### Excerpted records
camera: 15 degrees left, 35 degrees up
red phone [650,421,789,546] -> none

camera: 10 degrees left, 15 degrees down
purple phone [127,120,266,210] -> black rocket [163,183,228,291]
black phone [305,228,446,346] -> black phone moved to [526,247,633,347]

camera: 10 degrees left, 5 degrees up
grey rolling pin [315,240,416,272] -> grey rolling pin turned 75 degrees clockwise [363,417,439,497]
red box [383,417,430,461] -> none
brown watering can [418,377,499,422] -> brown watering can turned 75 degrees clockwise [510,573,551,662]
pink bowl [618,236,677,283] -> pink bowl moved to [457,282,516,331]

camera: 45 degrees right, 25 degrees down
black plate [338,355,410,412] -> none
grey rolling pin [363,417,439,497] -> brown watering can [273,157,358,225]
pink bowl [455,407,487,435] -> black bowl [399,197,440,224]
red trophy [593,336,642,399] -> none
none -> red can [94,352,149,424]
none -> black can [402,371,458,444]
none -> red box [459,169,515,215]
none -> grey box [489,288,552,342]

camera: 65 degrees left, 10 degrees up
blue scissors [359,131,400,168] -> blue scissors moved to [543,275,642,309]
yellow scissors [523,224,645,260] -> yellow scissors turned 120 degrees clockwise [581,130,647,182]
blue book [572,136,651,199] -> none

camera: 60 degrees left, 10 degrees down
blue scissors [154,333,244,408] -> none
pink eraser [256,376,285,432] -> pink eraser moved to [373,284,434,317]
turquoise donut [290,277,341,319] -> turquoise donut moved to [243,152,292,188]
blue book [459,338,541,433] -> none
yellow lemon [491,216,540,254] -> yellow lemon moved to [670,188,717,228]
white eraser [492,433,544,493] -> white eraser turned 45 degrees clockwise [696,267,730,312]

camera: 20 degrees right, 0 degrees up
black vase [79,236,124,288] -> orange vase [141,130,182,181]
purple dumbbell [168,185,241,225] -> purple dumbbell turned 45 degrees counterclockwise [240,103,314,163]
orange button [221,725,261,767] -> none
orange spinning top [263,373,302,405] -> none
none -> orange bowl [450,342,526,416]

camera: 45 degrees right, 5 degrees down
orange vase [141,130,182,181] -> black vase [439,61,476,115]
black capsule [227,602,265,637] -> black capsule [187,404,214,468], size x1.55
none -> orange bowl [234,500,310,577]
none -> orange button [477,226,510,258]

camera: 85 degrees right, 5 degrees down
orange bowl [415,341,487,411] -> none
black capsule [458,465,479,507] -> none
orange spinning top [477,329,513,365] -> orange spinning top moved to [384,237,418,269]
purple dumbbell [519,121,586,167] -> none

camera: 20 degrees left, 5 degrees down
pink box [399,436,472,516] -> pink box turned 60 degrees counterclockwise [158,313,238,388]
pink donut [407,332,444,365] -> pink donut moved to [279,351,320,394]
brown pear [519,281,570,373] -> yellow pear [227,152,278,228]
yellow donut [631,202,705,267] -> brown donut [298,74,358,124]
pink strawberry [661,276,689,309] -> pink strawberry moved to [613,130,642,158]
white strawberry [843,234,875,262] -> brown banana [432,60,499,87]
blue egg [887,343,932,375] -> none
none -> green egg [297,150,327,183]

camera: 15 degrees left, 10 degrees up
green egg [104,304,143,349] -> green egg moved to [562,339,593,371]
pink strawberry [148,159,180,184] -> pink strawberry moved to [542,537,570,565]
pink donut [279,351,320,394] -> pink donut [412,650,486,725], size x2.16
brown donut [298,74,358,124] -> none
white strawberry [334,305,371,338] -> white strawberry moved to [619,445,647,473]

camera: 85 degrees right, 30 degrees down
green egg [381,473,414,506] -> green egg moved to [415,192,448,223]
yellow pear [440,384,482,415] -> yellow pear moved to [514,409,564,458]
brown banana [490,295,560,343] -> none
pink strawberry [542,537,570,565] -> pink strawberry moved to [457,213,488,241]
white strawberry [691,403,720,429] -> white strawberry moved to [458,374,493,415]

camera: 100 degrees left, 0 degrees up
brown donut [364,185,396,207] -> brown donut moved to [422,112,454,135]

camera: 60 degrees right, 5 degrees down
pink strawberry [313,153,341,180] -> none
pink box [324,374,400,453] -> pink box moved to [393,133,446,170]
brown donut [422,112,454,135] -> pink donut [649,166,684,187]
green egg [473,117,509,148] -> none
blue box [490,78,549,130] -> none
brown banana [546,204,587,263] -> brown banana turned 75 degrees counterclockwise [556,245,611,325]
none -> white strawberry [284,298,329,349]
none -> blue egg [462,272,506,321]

### Aim of the exercise
Present each line from the listing that holds the string "size".

### Result of the task
black capsule [227,602,265,637] -> black capsule [187,404,214,468], size x1.55
pink donut [279,351,320,394] -> pink donut [412,650,486,725], size x2.16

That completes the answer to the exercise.